▶ [Task instructions] Only the lines from the one containing "red goblet [403,152,437,221]" to the end of the data below belong in the answer, each repeated exactly; no pictures.

+ + + + +

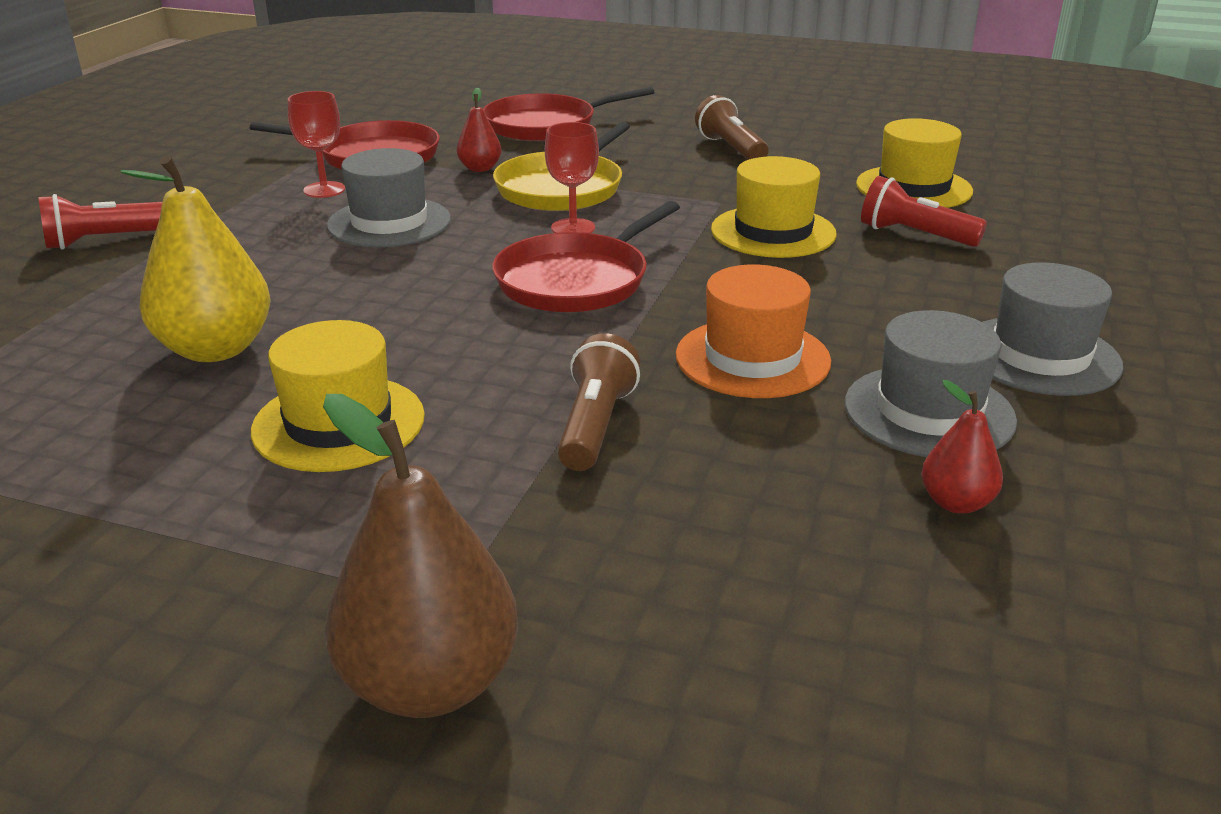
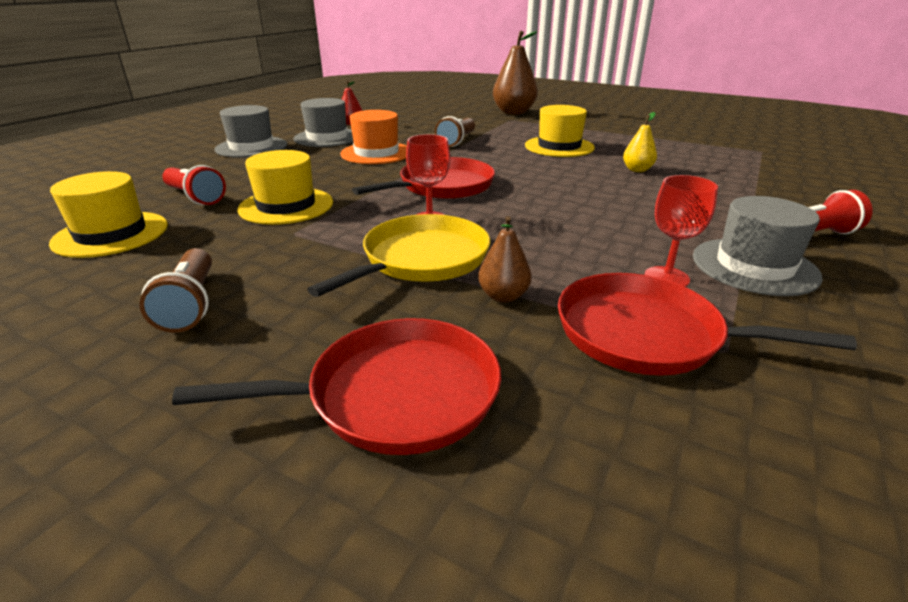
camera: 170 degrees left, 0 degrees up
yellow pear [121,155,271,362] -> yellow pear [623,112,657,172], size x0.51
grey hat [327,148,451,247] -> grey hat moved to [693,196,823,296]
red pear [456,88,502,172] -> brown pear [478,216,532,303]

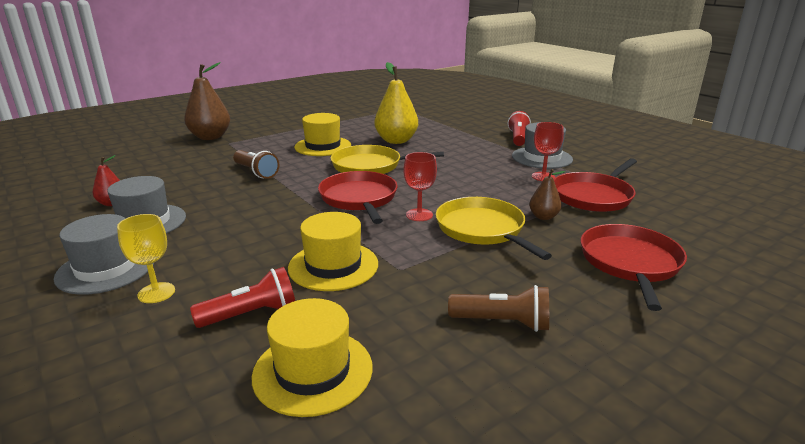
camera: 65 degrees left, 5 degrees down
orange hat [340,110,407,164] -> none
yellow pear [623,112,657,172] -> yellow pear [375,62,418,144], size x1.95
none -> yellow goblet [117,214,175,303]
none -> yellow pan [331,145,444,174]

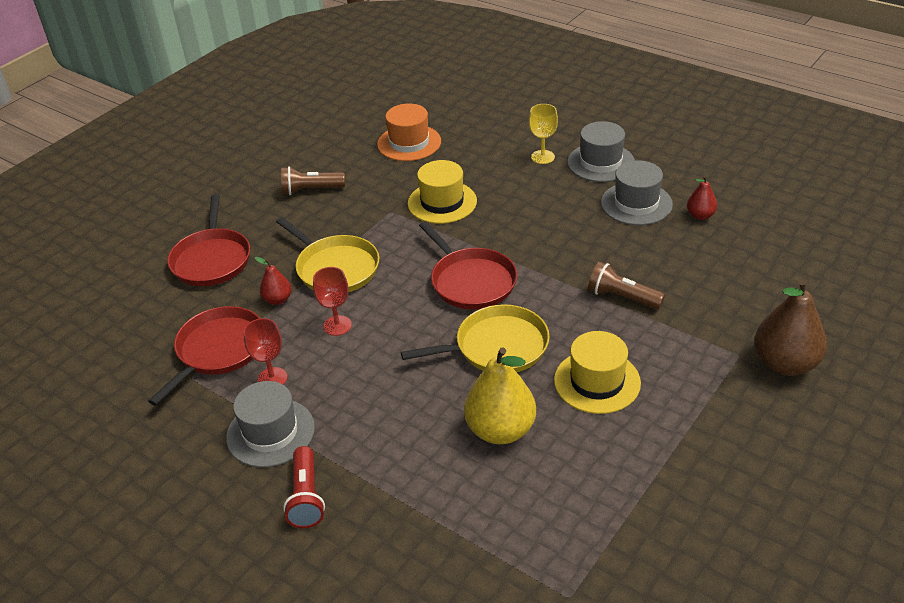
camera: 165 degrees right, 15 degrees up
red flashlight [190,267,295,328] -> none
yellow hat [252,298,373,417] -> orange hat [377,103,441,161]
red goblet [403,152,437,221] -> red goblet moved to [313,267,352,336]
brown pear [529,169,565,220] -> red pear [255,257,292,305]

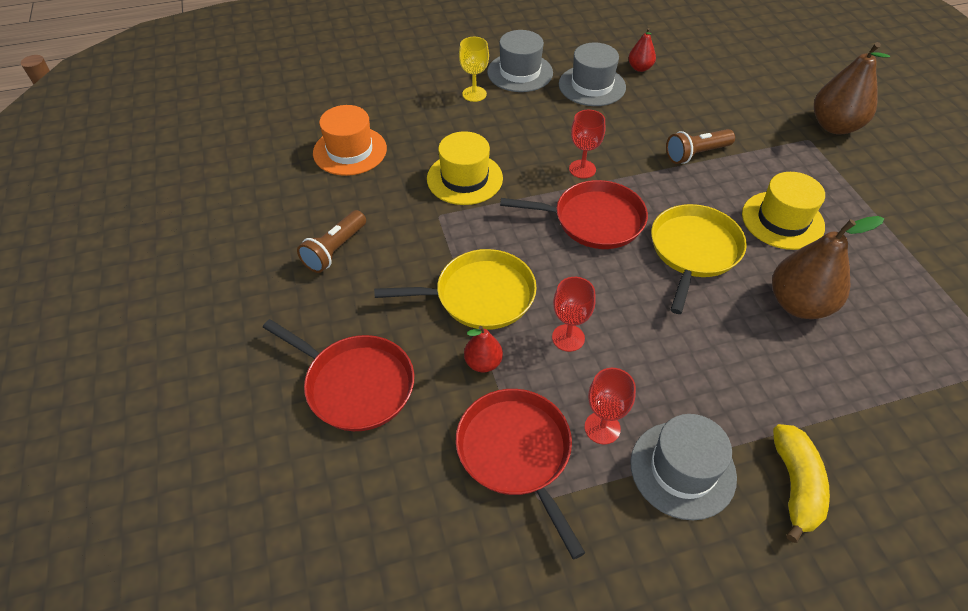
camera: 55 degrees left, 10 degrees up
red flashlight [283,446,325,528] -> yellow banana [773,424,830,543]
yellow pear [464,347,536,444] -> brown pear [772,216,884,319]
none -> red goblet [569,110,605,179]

+ + + + +

▶ [Answer area]
red goblet [403,152,437,221] -> red goblet moved to [313,267,352,336]
brown pear [529,169,565,220] -> red pear [255,257,292,305]

camera: 55 degrees left, 10 degrees up
red flashlight [283,446,325,528] -> yellow banana [773,424,830,543]
yellow pear [464,347,536,444] -> brown pear [772,216,884,319]
none -> red goblet [569,110,605,179]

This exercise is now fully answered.